[[ RECORDS, beginning ]]

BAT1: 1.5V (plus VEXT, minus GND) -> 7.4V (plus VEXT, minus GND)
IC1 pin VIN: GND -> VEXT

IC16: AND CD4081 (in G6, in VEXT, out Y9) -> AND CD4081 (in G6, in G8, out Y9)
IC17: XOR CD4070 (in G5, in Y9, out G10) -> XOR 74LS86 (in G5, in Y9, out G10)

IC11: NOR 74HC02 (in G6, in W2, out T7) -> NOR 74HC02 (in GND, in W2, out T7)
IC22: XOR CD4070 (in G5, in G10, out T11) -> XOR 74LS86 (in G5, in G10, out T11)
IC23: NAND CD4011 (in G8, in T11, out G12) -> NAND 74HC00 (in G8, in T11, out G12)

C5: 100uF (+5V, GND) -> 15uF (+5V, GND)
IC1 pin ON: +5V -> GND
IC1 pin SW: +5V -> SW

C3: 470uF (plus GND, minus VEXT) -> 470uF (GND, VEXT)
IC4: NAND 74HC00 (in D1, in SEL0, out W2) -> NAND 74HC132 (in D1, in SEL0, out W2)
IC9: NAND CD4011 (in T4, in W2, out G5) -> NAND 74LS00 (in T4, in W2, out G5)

[[ RECORDS, end ]]

THE PROBLEM:
Could you restate, word for word, every line from the one containing "C5: 100uF (+5V, GND) -> 15uF (+5V, GND)" through the last line of the records above, and nothing more?

OUTPUT BELOW:
C5: 100uF (+5V, GND) -> 15uF (+5V, GND)
IC1 pin ON: +5V -> GND
IC1 pin SW: +5V -> SW

C3: 470uF (plus GND, minus VEXT) -> 470uF (GND, VEXT)
IC4: NAND 74HC00 (in D1, in SEL0, out W2) -> NAND 74HC132 (in D1, in SEL0, out W2)
IC9: NAND CD4011 (in T4, in W2, out G5) -> NAND 74LS00 (in T4, in W2, out G5)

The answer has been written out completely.